- [Try it] Find the line in the entries below that contains "cyan 1x2 brick [120,272,196,371]". Repeat it exactly, and every line after it through the line that contains "lime 1x2 brick [108,182,172,283]".

[Stored dataset items]
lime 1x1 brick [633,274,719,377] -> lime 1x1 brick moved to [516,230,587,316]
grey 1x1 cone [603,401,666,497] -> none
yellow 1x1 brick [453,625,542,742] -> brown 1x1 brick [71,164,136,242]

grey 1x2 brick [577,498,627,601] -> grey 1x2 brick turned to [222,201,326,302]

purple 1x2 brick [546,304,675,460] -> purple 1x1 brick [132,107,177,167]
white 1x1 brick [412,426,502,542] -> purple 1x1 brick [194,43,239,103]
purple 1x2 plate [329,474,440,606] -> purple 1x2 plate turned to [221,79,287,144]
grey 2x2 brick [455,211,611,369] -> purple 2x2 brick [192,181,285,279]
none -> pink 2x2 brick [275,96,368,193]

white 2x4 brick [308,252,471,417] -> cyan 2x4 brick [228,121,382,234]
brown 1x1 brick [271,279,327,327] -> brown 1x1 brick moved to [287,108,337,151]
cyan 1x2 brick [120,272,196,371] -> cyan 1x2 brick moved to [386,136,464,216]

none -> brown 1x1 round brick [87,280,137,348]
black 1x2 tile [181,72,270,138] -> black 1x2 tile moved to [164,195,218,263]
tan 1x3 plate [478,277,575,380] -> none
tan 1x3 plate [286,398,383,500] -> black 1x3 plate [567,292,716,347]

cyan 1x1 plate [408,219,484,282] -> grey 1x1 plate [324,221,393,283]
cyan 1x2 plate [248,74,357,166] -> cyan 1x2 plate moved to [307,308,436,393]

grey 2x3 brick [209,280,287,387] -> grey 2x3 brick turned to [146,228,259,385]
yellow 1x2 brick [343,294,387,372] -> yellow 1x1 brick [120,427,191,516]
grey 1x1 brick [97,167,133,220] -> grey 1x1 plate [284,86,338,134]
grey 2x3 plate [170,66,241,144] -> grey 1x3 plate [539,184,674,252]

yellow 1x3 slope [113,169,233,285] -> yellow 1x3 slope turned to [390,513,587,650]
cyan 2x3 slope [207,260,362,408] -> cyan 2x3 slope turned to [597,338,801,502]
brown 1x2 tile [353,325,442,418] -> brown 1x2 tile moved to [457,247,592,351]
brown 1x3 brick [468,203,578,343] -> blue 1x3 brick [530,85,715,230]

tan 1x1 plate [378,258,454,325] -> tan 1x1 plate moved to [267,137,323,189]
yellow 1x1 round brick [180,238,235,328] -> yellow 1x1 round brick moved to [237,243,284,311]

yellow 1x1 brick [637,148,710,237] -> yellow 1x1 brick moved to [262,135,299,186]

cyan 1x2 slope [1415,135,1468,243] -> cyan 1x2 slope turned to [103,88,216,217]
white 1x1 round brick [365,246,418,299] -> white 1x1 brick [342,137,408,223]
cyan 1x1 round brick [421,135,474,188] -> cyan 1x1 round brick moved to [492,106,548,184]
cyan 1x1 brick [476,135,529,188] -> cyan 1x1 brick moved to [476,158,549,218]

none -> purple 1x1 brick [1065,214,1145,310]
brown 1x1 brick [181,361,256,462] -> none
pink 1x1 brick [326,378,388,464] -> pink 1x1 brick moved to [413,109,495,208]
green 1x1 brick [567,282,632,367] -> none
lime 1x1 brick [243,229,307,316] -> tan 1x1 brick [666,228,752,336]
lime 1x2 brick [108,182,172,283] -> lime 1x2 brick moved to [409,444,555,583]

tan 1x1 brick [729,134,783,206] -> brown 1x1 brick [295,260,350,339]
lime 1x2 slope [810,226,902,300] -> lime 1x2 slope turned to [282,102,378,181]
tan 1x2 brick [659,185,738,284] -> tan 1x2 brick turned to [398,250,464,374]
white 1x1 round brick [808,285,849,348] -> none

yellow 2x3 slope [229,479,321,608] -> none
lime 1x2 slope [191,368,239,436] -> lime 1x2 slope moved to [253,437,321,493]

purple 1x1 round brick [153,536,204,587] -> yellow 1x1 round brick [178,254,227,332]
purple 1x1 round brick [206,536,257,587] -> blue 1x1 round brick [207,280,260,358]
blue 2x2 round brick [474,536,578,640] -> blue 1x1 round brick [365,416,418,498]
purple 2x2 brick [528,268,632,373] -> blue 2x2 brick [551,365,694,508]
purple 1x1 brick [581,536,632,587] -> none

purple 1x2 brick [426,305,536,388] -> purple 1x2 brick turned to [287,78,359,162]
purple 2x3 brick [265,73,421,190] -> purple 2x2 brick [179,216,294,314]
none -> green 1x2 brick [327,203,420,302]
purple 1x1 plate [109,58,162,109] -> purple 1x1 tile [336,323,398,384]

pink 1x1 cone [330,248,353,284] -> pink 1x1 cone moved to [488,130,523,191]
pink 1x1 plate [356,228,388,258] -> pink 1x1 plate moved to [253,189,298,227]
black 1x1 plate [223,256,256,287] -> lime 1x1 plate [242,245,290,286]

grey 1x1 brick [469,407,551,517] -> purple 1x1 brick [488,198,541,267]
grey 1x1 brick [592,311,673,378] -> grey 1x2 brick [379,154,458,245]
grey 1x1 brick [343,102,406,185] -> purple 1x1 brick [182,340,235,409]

- [Answer to the problem]
cyan 1x2 brick [120,272,196,371] -> cyan 1x2 brick moved to [386,136,464,216]

none -> brown 1x1 round brick [87,280,137,348]
black 1x2 tile [181,72,270,138] -> black 1x2 tile moved to [164,195,218,263]
tan 1x3 plate [478,277,575,380] -> none
tan 1x3 plate [286,398,383,500] -> black 1x3 plate [567,292,716,347]

cyan 1x1 plate [408,219,484,282] -> grey 1x1 plate [324,221,393,283]
cyan 1x2 plate [248,74,357,166] -> cyan 1x2 plate moved to [307,308,436,393]

grey 2x3 brick [209,280,287,387] -> grey 2x3 brick turned to [146,228,259,385]
yellow 1x2 brick [343,294,387,372] -> yellow 1x1 brick [120,427,191,516]
grey 1x1 brick [97,167,133,220] -> grey 1x1 plate [284,86,338,134]
grey 2x3 plate [170,66,241,144] -> grey 1x3 plate [539,184,674,252]

yellow 1x3 slope [113,169,233,285] -> yellow 1x3 slope turned to [390,513,587,650]
cyan 2x3 slope [207,260,362,408] -> cyan 2x3 slope turned to [597,338,801,502]
brown 1x2 tile [353,325,442,418] -> brown 1x2 tile moved to [457,247,592,351]
brown 1x3 brick [468,203,578,343] -> blue 1x3 brick [530,85,715,230]

tan 1x1 plate [378,258,454,325] -> tan 1x1 plate moved to [267,137,323,189]
yellow 1x1 round brick [180,238,235,328] -> yellow 1x1 round brick moved to [237,243,284,311]

yellow 1x1 brick [637,148,710,237] -> yellow 1x1 brick moved to [262,135,299,186]

cyan 1x2 slope [1415,135,1468,243] -> cyan 1x2 slope turned to [103,88,216,217]
white 1x1 round brick [365,246,418,299] -> white 1x1 brick [342,137,408,223]
cyan 1x1 round brick [421,135,474,188] -> cyan 1x1 round brick moved to [492,106,548,184]
cyan 1x1 brick [476,135,529,188] -> cyan 1x1 brick moved to [476,158,549,218]

none -> purple 1x1 brick [1065,214,1145,310]
brown 1x1 brick [181,361,256,462] -> none
pink 1x1 brick [326,378,388,464] -> pink 1x1 brick moved to [413,109,495,208]
green 1x1 brick [567,282,632,367] -> none
lime 1x1 brick [243,229,307,316] -> tan 1x1 brick [666,228,752,336]
lime 1x2 brick [108,182,172,283] -> lime 1x2 brick moved to [409,444,555,583]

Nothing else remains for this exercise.